:: Problem to work on ::
If a line in the records below contains "RESET", copy that line.

[Structured diff data]
————————

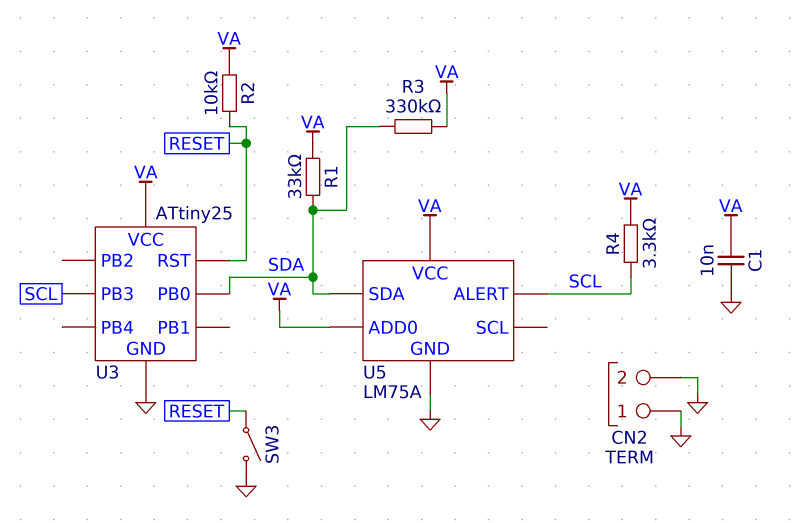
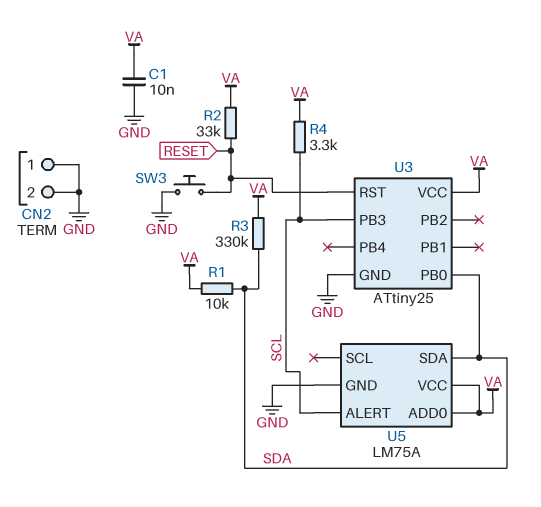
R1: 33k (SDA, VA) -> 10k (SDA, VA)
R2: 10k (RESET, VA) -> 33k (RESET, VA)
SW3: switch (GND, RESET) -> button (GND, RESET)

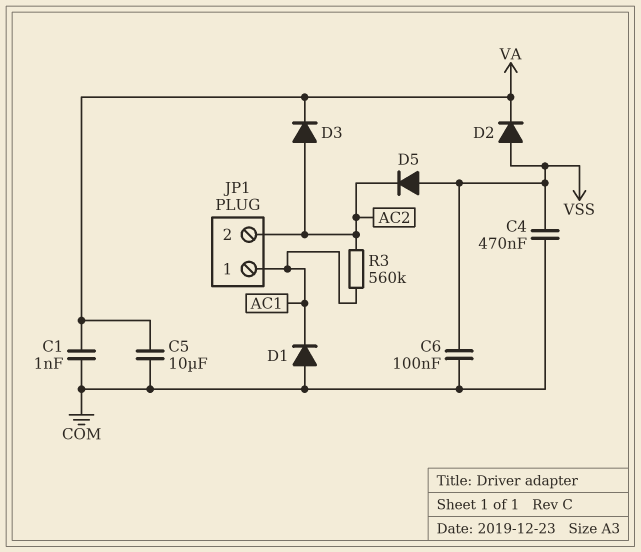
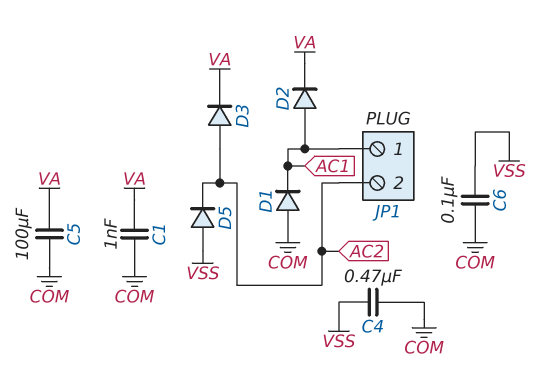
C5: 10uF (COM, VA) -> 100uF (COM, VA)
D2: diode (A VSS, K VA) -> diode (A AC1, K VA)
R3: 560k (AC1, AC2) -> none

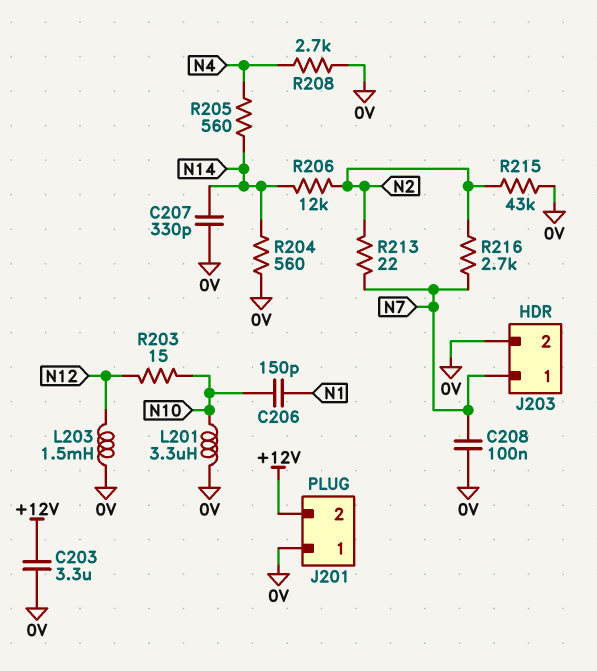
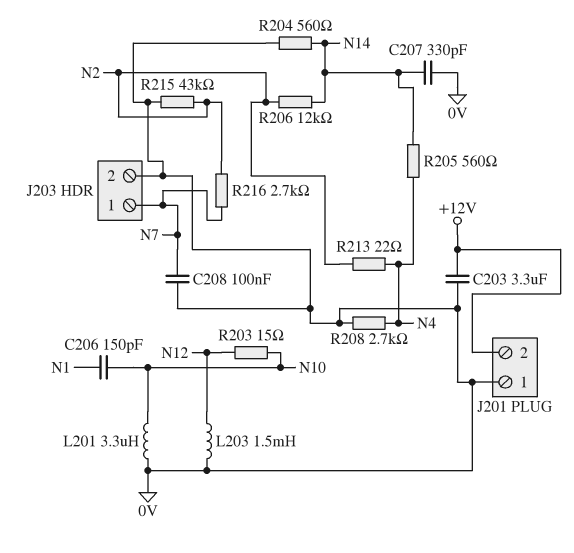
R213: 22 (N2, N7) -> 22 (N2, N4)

————————

:: Expected output ::
R2: 10k (RESET, VA) -> 33k (RESET, VA)
SW3: switch (GND, RESET) -> button (GND, RESET)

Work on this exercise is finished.